━━━ DATA FOR REVIEW

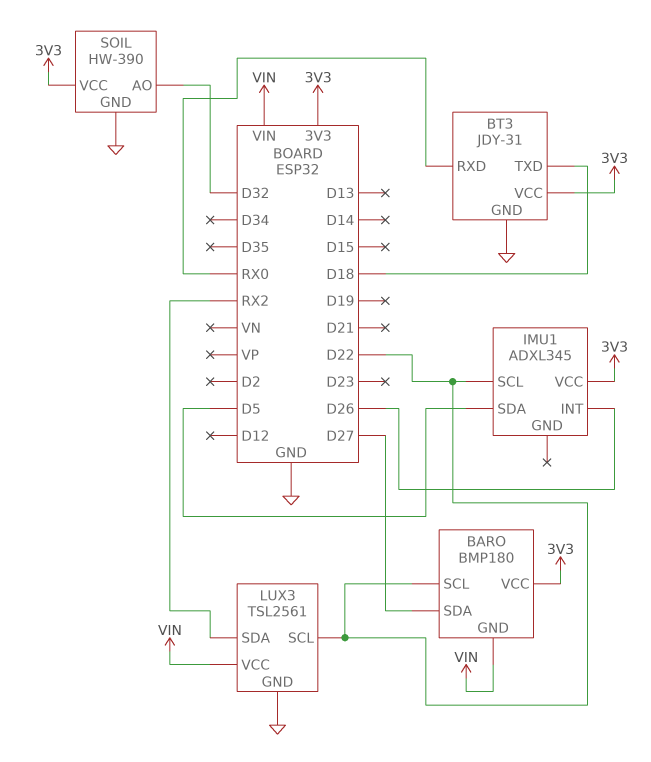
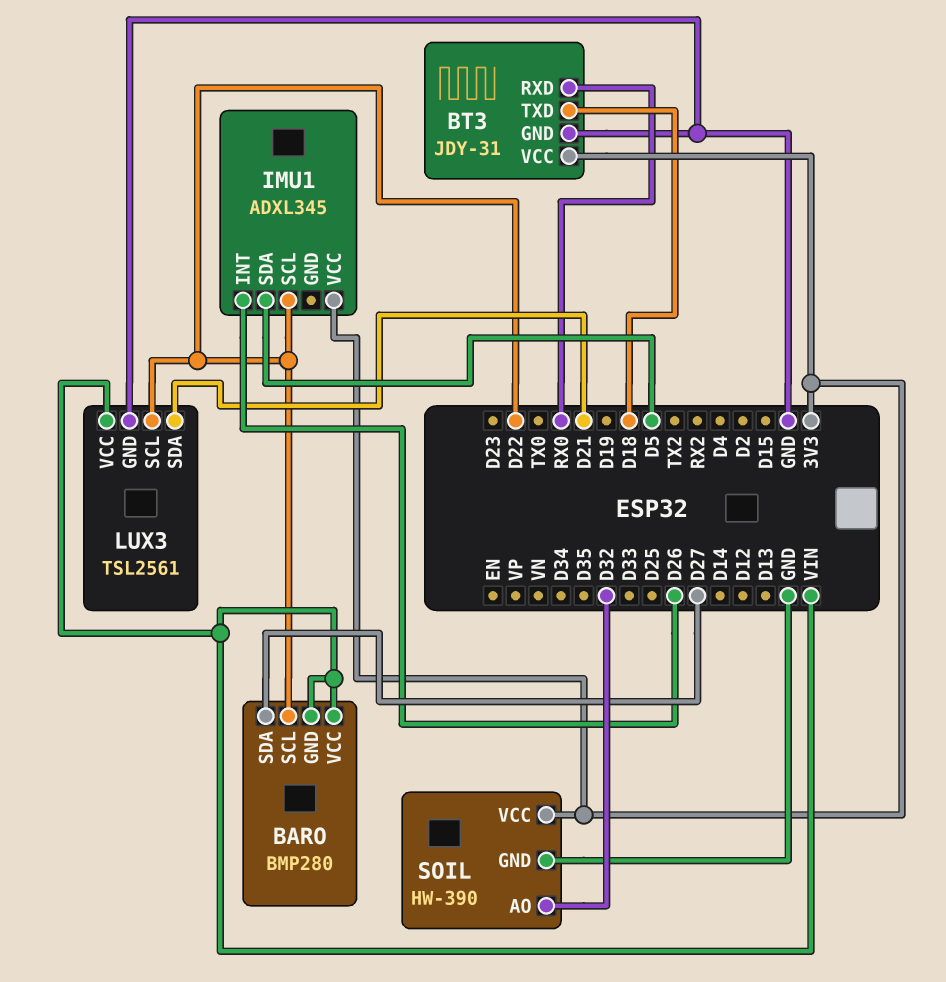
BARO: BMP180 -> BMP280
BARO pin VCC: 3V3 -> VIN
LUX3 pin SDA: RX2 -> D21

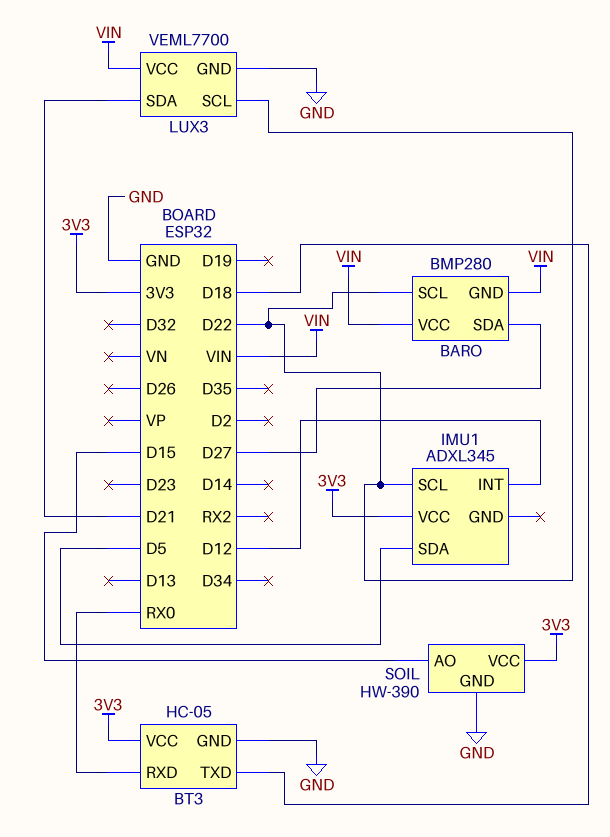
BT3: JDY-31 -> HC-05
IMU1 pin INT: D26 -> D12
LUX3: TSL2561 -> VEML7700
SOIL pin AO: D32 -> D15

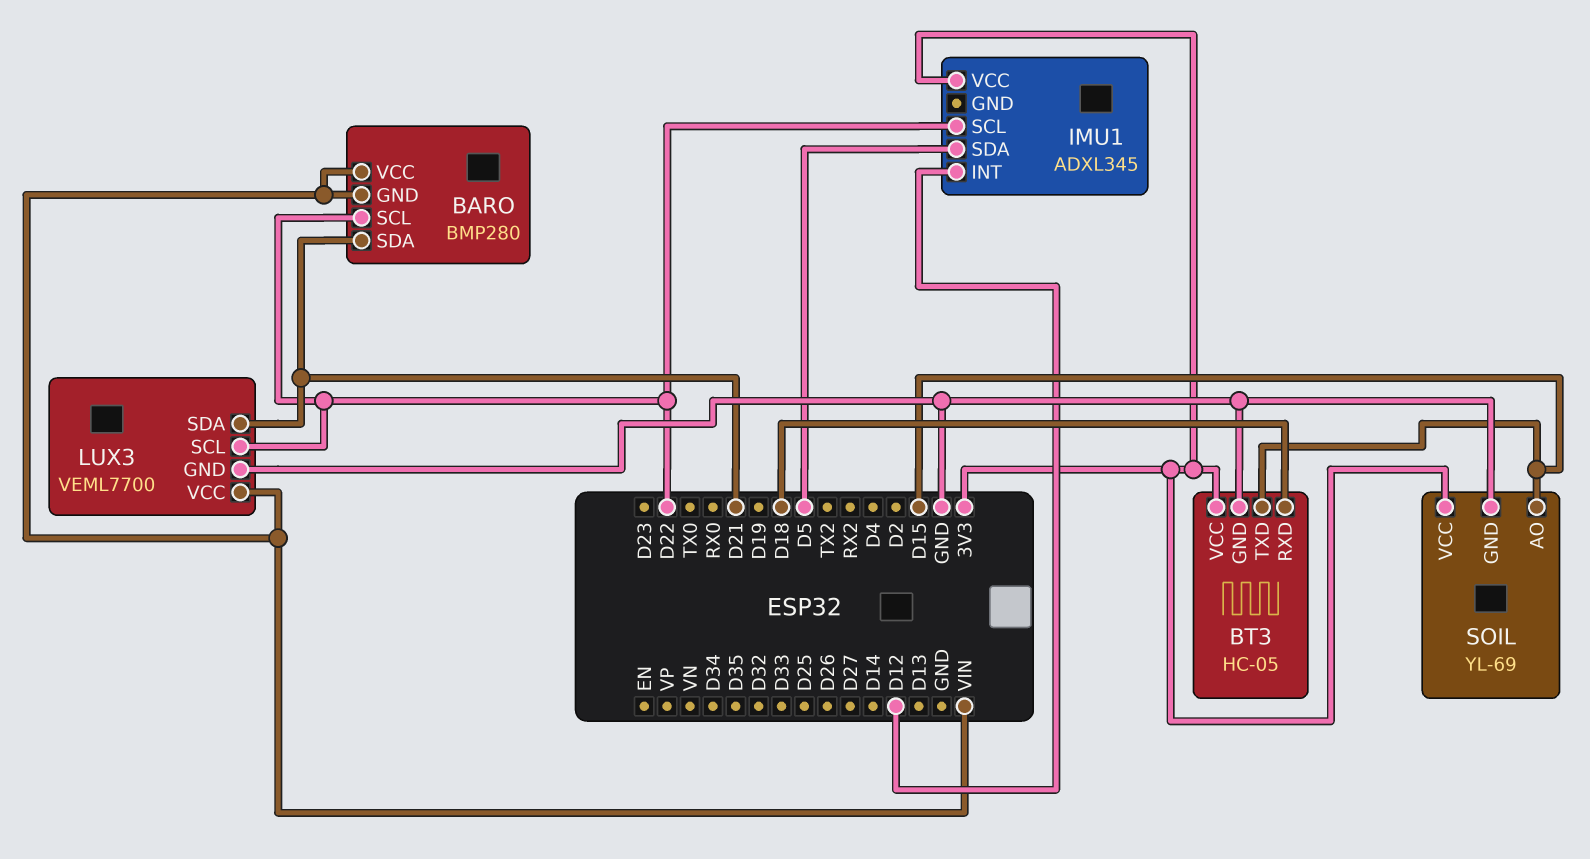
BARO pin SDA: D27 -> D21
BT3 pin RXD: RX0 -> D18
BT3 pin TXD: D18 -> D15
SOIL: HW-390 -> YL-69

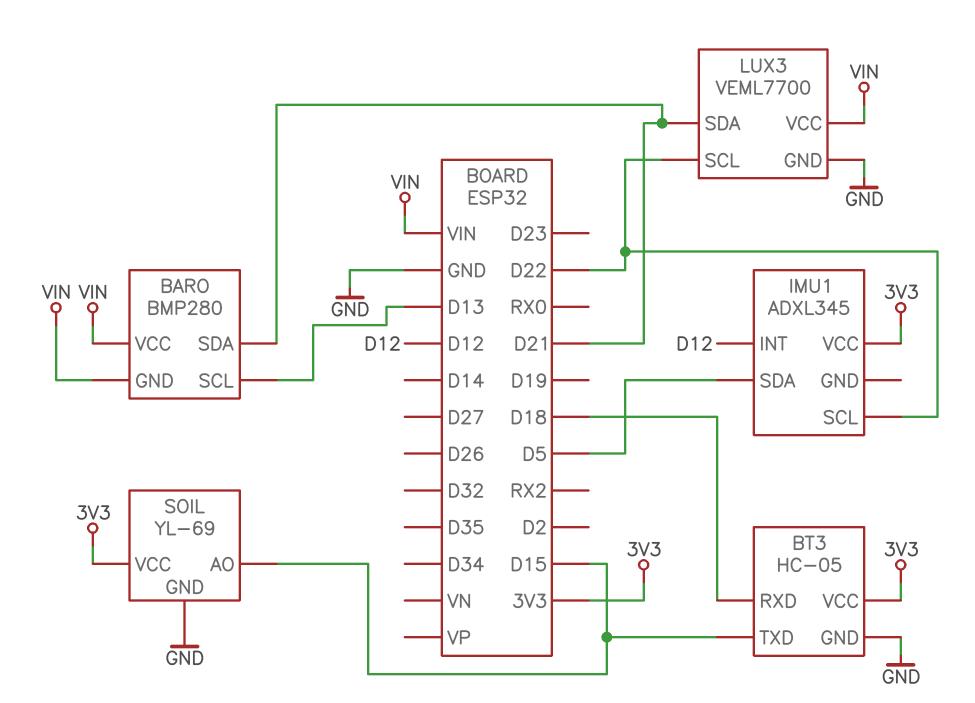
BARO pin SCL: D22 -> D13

━━━━━━

■ ASSIGNED TASK:
Please set down the records above word for word and omit their pictures.

■ SOLVED PROBLEM:
BARO: BMP180 -> BMP280
BARO pin VCC: 3V3 -> VIN
LUX3 pin SDA: RX2 -> D21

BT3: JDY-31 -> HC-05
IMU1 pin INT: D26 -> D12
LUX3: TSL2561 -> VEML7700
SOIL pin AO: D32 -> D15

BARO pin SDA: D27 -> D21
BT3 pin RXD: RX0 -> D18
BT3 pin TXD: D18 -> D15
SOIL: HW-390 -> YL-69

BARO pin SCL: D22 -> D13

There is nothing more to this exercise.